[Excerpted records]
Content starts
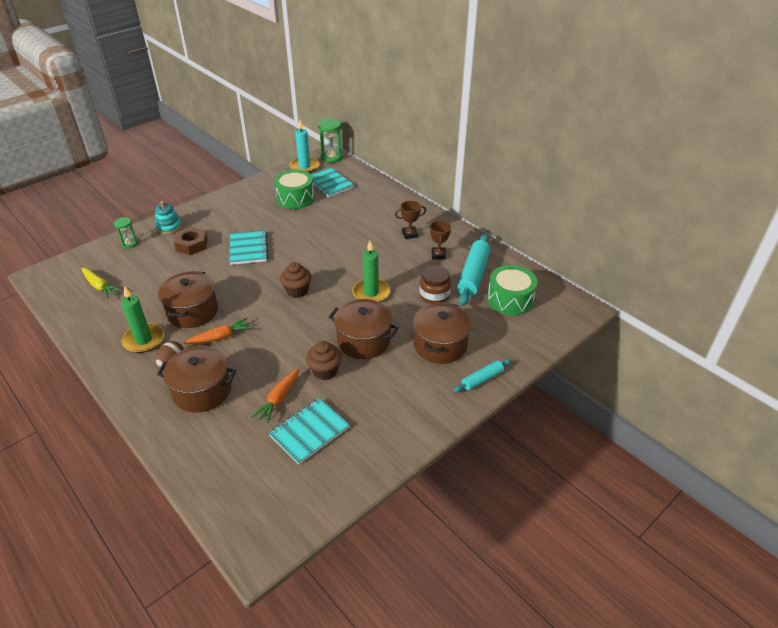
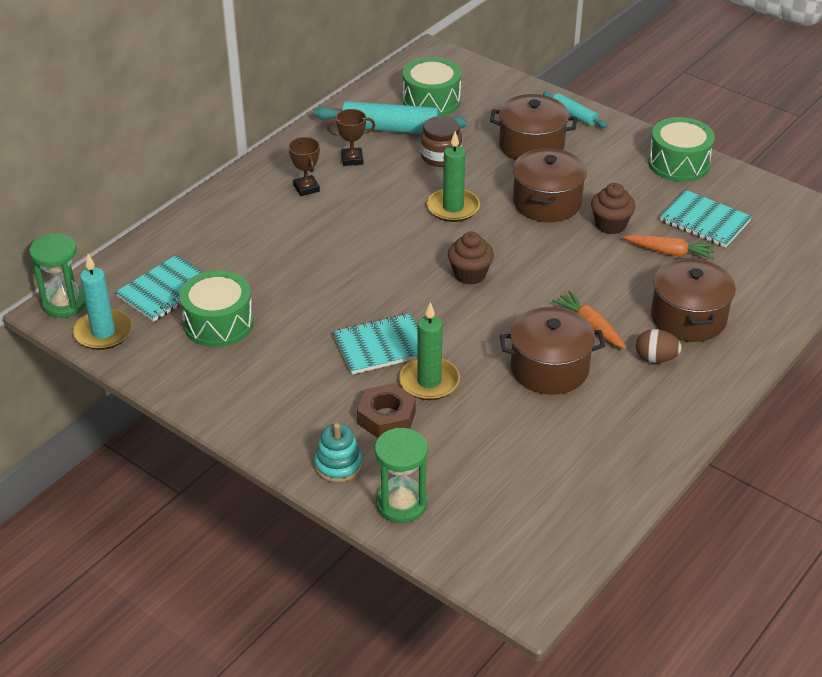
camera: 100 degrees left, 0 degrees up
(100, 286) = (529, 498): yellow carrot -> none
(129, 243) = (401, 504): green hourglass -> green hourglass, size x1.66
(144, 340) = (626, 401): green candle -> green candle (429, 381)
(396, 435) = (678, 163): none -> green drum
Content ends
[Directions] Check each line of the listing for "none", and copy the ones that hold it.

[Response]
(100, 286) = (529, 498): yellow carrot -> none
(396, 435) = (678, 163): none -> green drum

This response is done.